→ TASK TO COMPLETE
Copy out these lines word for word, omitting the pictures.

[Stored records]
>> START

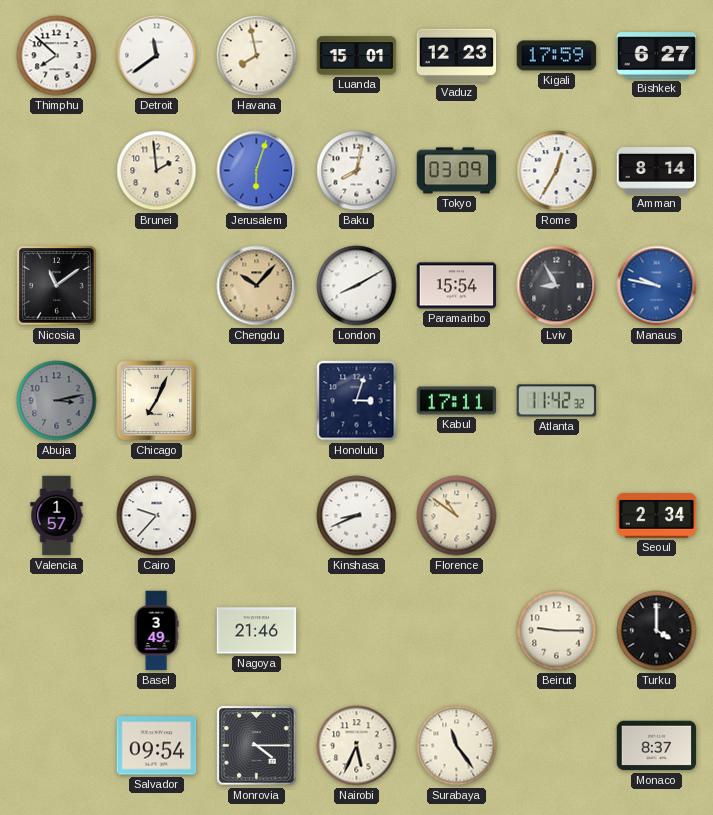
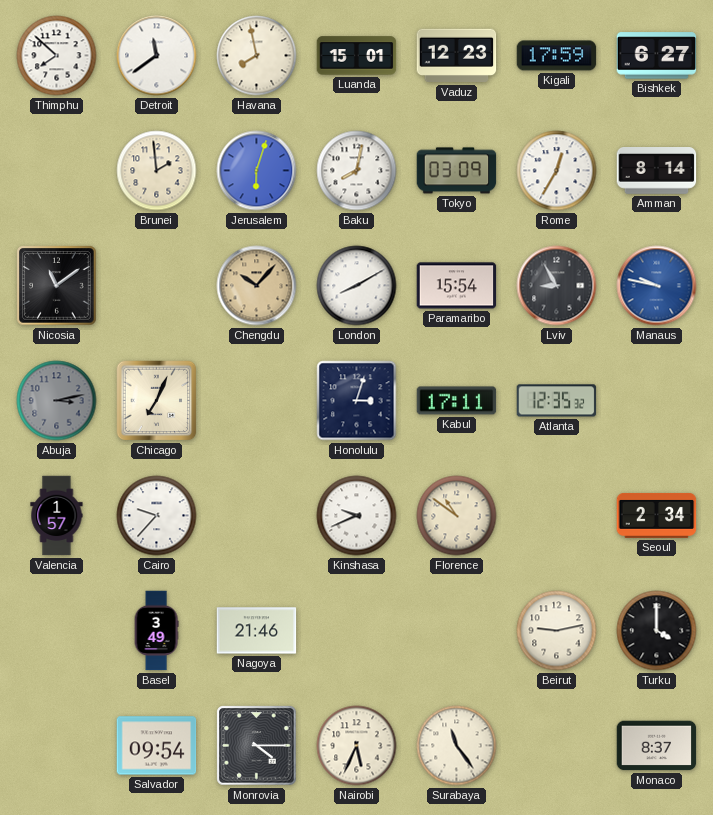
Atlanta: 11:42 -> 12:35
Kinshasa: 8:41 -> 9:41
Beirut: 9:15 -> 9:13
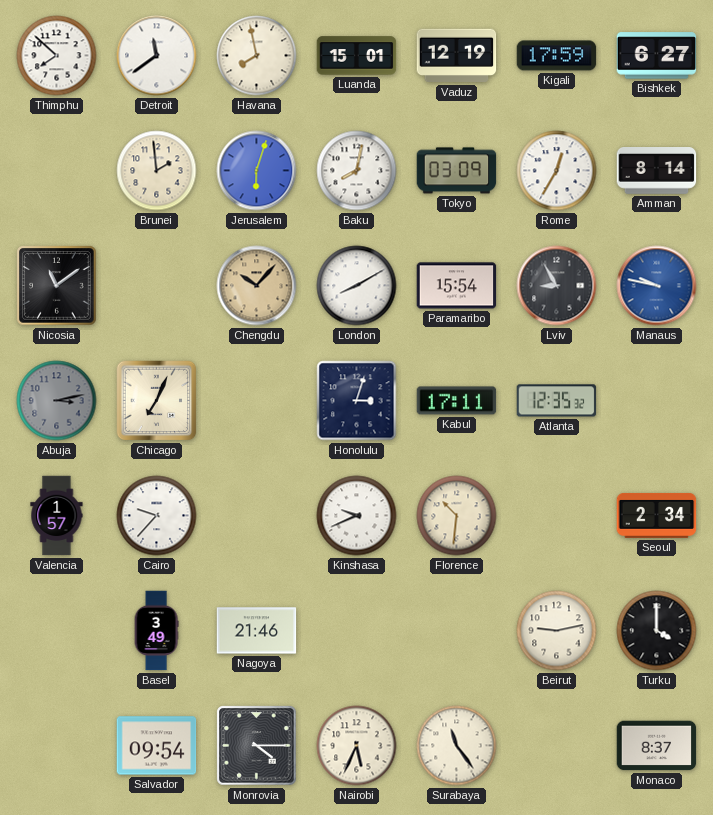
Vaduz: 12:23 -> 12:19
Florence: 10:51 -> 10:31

>> END

→ WRITTEN REPLY
Atlanta: 11:42 -> 12:35
Kinshasa: 8:41 -> 9:41
Beirut: 9:15 -> 9:13
Vaduz: 12:23 -> 12:19
Florence: 10:51 -> 10:31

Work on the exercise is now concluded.